Aim of the task: Restate the records in full, keeping every word as it is.

[Extracted records]
* * * * *

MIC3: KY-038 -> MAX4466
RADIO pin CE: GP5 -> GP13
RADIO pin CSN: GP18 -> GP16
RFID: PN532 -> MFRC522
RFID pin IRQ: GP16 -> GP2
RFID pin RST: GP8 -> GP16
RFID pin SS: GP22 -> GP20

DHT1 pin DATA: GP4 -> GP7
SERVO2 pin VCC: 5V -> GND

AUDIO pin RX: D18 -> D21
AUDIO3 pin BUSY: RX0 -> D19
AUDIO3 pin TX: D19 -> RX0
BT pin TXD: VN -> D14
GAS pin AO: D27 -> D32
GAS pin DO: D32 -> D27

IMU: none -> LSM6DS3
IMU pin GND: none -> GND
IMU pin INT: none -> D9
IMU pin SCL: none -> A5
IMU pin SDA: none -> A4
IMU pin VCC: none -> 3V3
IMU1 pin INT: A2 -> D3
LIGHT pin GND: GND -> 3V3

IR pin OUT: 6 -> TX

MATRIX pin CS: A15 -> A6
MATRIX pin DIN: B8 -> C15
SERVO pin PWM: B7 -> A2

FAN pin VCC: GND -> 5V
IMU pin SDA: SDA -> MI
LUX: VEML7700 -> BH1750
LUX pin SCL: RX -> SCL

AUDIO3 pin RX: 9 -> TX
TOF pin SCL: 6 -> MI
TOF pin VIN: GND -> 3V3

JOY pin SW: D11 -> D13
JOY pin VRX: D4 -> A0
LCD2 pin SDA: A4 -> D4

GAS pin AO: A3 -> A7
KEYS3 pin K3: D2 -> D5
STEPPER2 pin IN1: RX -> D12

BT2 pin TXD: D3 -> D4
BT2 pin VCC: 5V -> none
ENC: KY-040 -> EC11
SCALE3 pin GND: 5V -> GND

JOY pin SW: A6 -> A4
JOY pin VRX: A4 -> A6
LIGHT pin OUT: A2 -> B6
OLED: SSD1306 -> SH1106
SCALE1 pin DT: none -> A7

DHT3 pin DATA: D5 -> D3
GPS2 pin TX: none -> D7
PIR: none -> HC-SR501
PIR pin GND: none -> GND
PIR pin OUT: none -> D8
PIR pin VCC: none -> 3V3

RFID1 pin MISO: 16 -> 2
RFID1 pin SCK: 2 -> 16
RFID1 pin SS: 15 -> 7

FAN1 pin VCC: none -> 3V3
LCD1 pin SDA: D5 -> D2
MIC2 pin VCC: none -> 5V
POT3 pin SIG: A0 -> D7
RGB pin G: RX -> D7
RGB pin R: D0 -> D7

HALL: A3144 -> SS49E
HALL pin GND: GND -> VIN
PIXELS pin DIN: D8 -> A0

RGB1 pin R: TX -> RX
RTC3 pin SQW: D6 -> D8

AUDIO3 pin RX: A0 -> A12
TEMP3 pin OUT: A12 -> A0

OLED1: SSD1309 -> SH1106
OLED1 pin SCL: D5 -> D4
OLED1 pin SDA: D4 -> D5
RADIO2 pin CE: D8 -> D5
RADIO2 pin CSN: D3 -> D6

* * * * *

Exercise response:
MIC3: KY-038 -> MAX4466
RADIO pin CE: GP5 -> GP13
RADIO pin CSN: GP18 -> GP16
RFID: PN532 -> MFRC522
RFID pin IRQ: GP16 -> GP2
RFID pin RST: GP8 -> GP16
RFID pin SS: GP22 -> GP20

DHT1 pin DATA: GP4 -> GP7
SERVO2 pin VCC: 5V -> GND

AUDIO pin RX: D18 -> D21
AUDIO3 pin BUSY: RX0 -> D19
AUDIO3 pin TX: D19 -> RX0
BT pin TXD: VN -> D14
GAS pin AO: D27 -> D32
GAS pin DO: D32 -> D27

IMU: none -> LSM6DS3
IMU pin GND: none -> GND
IMU pin INT: none -> D9
IMU pin SCL: none -> A5
IMU pin SDA: none -> A4
IMU pin VCC: none -> 3V3
IMU1 pin INT: A2 -> D3
LIGHT pin GND: GND -> 3V3

IR pin OUT: 6 -> TX

MATRIX pin CS: A15 -> A6
MATRIX pin DIN: B8 -> C15
SERVO pin PWM: B7 -> A2

FAN pin VCC: GND -> 5V
IMU pin SDA: SDA -> MI
LUX: VEML7700 -> BH1750
LUX pin SCL: RX -> SCL

AUDIO3 pin RX: 9 -> TX
TOF pin SCL: 6 -> MI
TOF pin VIN: GND -> 3V3

JOY pin SW: D11 -> D13
JOY pin VRX: D4 -> A0
LCD2 pin SDA: A4 -> D4

GAS pin AO: A3 -> A7
KEYS3 pin K3: D2 -> D5
STEPPER2 pin IN1: RX -> D12

BT2 pin TXD: D3 -> D4
BT2 pin VCC: 5V -> none
ENC: KY-040 -> EC11
SCALE3 pin GND: 5V -> GND

JOY pin SW: A6 -> A4
JOY pin VRX: A4 -> A6
LIGHT pin OUT: A2 -> B6
OLED: SSD1306 -> SH1106
SCALE1 pin DT: none -> A7

DHT3 pin DATA: D5 -> D3
GPS2 pin TX: none -> D7
PIR: none -> HC-SR501
PIR pin GND: none -> GND
PIR pin OUT: none -> D8
PIR pin VCC: none -> 3V3

RFID1 pin MISO: 16 -> 2
RFID1 pin SCK: 2 -> 16
RFID1 pin SS: 15 -> 7

FAN1 pin VCC: none -> 3V3
LCD1 pin SDA: D5 -> D2
MIC2 pin VCC: none -> 5V
POT3 pin SIG: A0 -> D7
RGB pin G: RX -> D7
RGB pin R: D0 -> D7

HALL: A3144 -> SS49E
HALL pin GND: GND -> VIN
PIXELS pin DIN: D8 -> A0

RGB1 pin R: TX -> RX
RTC3 pin SQW: D6 -> D8

AUDIO3 pin RX: A0 -> A12
TEMP3 pin OUT: A12 -> A0

OLED1: SSD1309 -> SH1106
OLED1 pin SCL: D5 -> D4
OLED1 pin SDA: D4 -> D5
RADIO2 pin CE: D8 -> D5
RADIO2 pin CSN: D3 -> D6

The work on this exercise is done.